#### DATA TO EXAMINE
══════════════════════════════

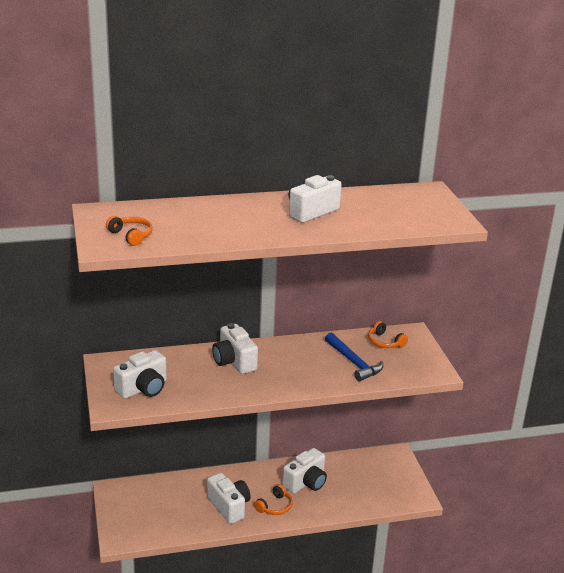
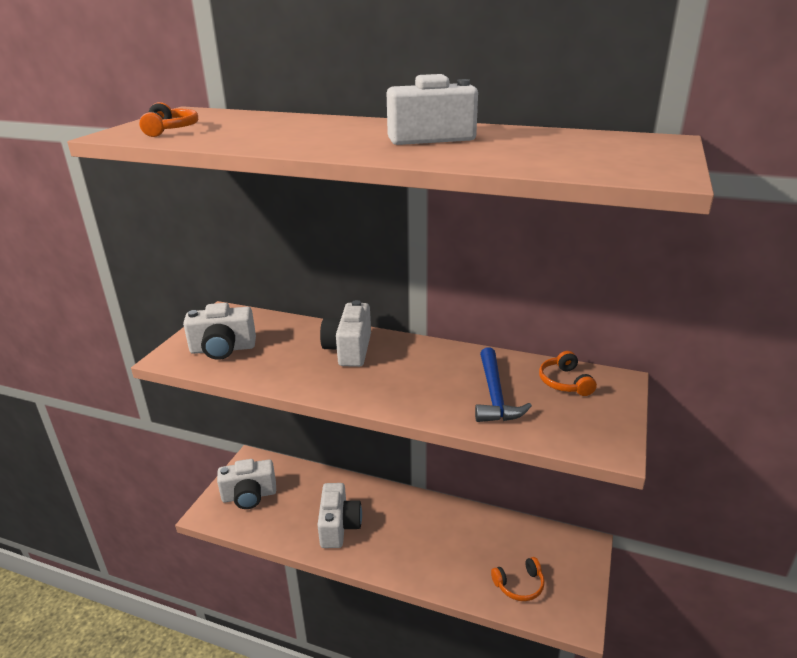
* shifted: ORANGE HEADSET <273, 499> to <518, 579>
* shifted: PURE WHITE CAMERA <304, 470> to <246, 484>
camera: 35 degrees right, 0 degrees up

══════════════════════════════

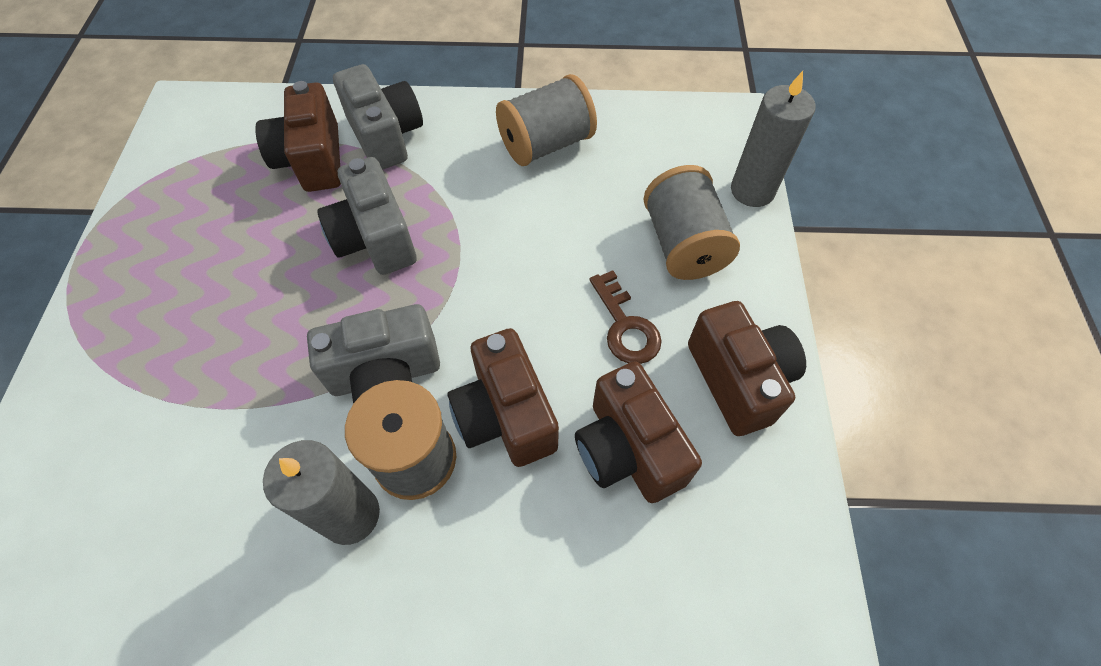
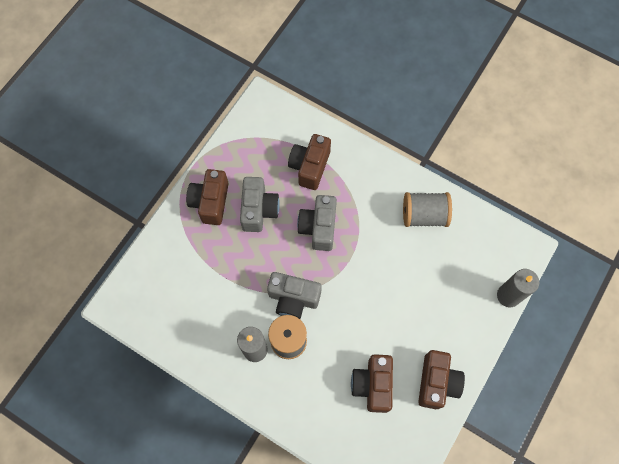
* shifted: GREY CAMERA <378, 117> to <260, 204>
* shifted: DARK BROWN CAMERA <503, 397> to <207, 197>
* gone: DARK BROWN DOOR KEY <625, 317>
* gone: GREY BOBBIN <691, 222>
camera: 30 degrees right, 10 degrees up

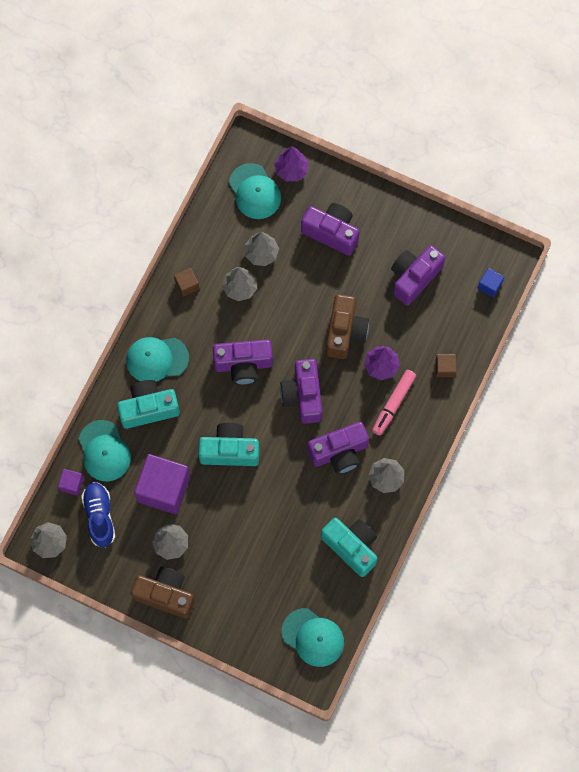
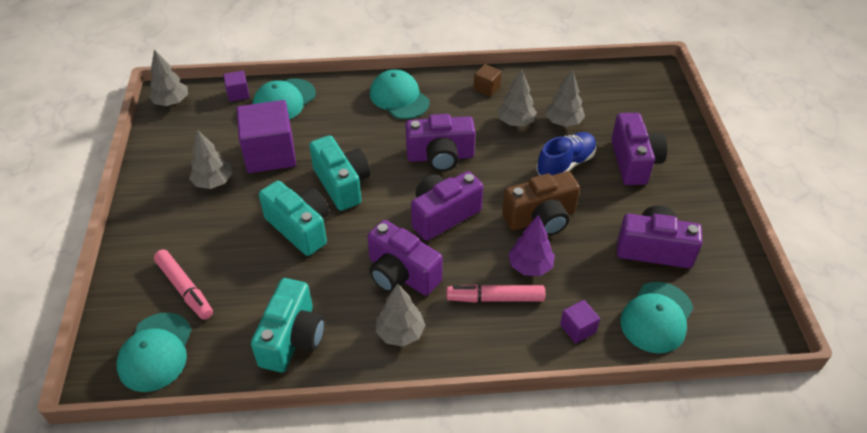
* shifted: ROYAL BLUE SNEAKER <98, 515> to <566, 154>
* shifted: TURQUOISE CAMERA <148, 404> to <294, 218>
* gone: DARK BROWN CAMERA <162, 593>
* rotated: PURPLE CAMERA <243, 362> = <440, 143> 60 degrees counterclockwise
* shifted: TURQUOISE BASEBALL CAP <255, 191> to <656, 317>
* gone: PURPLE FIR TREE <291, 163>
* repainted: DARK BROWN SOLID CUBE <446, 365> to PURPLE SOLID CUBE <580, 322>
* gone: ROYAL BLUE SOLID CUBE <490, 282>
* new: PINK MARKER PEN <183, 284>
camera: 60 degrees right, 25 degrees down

══════════════════════════════

#### PROBLEM STATEMENT
In the listing above, find the line containing "to <518, 579>" and the line containing "camera: 35 degrees right, 0 degrees up", then repeat those two lines and everything between them exactly.

#### FINAL ANSWER
* shifted: ORANGE HEADSET <273, 499> to <518, 579>
* shifted: PURE WHITE CAMERA <304, 470> to <246, 484>
camera: 35 degrees right, 0 degrees up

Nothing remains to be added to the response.